# Exercise description
For this exercise, repeat the records below exactly as written.
** Material for this exercise follows **
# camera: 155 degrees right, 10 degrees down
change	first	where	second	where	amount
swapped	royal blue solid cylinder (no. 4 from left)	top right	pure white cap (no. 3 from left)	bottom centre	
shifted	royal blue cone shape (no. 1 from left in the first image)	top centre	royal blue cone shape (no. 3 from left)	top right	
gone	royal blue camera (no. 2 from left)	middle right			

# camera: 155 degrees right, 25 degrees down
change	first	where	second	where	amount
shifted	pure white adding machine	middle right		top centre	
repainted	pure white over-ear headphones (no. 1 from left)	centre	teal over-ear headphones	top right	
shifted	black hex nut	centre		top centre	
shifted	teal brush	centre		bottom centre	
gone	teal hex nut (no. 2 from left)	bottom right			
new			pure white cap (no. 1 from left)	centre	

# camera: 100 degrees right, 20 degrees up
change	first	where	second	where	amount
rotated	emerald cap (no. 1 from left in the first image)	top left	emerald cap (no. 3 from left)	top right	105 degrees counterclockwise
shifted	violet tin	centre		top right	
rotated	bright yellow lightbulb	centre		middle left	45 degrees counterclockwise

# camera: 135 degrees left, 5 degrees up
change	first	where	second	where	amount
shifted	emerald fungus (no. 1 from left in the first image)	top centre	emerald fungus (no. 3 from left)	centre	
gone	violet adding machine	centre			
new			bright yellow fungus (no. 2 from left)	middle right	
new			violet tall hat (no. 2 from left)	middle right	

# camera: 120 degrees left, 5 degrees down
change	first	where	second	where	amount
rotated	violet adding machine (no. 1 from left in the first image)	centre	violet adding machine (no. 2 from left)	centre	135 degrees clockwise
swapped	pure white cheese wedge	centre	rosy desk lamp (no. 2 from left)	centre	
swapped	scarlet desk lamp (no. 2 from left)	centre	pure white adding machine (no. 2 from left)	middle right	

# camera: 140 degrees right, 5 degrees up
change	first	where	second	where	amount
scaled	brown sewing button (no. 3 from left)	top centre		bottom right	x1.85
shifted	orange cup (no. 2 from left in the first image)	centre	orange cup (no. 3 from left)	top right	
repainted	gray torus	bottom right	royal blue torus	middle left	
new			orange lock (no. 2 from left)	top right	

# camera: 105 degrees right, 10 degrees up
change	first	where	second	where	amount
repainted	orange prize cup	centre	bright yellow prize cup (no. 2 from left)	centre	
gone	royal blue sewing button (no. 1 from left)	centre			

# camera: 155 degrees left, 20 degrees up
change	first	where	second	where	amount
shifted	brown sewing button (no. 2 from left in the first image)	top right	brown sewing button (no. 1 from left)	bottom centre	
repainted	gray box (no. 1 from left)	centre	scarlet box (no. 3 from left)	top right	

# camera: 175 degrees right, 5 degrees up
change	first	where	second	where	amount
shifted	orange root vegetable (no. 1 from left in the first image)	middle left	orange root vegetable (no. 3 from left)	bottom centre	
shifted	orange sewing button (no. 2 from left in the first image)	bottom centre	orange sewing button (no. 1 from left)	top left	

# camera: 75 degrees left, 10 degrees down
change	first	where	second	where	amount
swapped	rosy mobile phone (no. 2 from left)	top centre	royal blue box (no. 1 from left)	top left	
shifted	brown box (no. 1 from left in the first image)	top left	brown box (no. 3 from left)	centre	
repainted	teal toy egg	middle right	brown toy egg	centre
** End of Material for this exercise **
# Finished task
# camera: 155 degrees right, 10 degrees down
change	first	where	second	where	amount
swapped	royal blue solid cylinder (no. 4 from left)	top right	pure white cap (no. 3 from left)	bottom centre	
shifted	royal blue cone shape (no. 1 from left in the first image)	top centre	royal blue cone shape (no. 3 from left)	top right	
gone	royal blue camera (no. 2 from left)	middle right			

# camera: 155 degrees right, 25 degrees down
change	first	where	second	where	amount
shifted	pure white adding machine	middle right		top centre	
repainted	pure white over-ear headphones (no. 1 from left)	centre	teal over-ear headphones	top right	
shifted	black hex nut	centre		top centre	
shifted	teal brush	centre		bottom centre	
gone	teal hex nut (no. 2 from left)	bottom right			
new			pure white cap (no. 1 from left)	centre	

# camera: 100 degrees right, 20 degrees up
change	first	where	second	where	amount
rotated	emerald cap (no. 1 from left in the first image)	top left	emerald cap (no. 3 from left)	top right	105 degrees counterclockwise
shifted	violet tin	centre		top right	
rotated	bright yellow lightbulb	centre		middle left	45 degrees counterclockwise

# camera: 135 degrees left, 5 degrees up
change	first	where	second	where	amount
shifted	emerald fungus (no. 1 from left in the first image)	top centre	emerald fungus (no. 3 from left)	centre	
gone	violet adding machine	centre			
new			bright yellow fungus (no. 2 from left)	middle right	
new			violet tall hat (no. 2 from left)	middle right	

# camera: 120 degrees left, 5 degrees down
change	first	where	second	where	amount
rotated	violet adding machine (no. 1 from left in the first image)	centre	violet adding machine (no. 2 from left)	centre	135 degrees clockwise
swapped	pure white cheese wedge	centre	rosy desk lamp (no. 2 from left)	centre	
swapped	scarlet desk lamp (no. 2 from left)	centre	pure white adding machine (no. 2 from left)	middle right	

# camera: 140 degrees right, 5 degrees up
change	first	where	second	where	amount
scaled	brown sewing button (no. 3 from left)	top centre		bottom right	x1.85
shifted	orange cup (no. 2 from left in the first image)	centre	orange cup (no. 3 from left)	top right	
repainted	gray torus	bottom right	royal blue torus	middle left	
new			orange lock (no. 2 from left)	top right	

# camera: 105 degrees right, 10 degrees up
change	first	where	second	where	amount
repainted	orange prize cup	centre	bright yellow prize cup (no. 2 from left)	centre	
gone	royal blue sewing button (no. 1 from left)	centre			

# camera: 155 degrees left, 20 degrees up
change	first	where	second	where	amount
shifted	brown sewing button (no. 2 from left in the first image)	top right	brown sewing button (no. 1 from left)	bottom centre	
repainted	gray box (no. 1 from left)	centre	scarlet box (no. 3 from left)	top right	

# camera: 175 degrees right, 5 degrees up
change	first	where	second	where	amount
shifted	orange root vegetable (no. 1 from left in the first image)	middle left	orange root vegetable (no. 3 from left)	bottom centre	
shifted	orange sewing button (no. 2 from left in the first image)	bottom centre	orange sewing button (no. 1 from left)	top left	

# camera: 75 degrees left, 10 degrees down
change	first	where	second	where	amount
swapped	rosy mobile phone (no. 2 from left)	top centre	royal blue box (no. 1 from left)	top left	
shifted	brown box (no. 1 from left in the first image)	top left	brown box (no. 3 from left)	centre	
repainted	teal toy egg	middle right	brown toy egg	centre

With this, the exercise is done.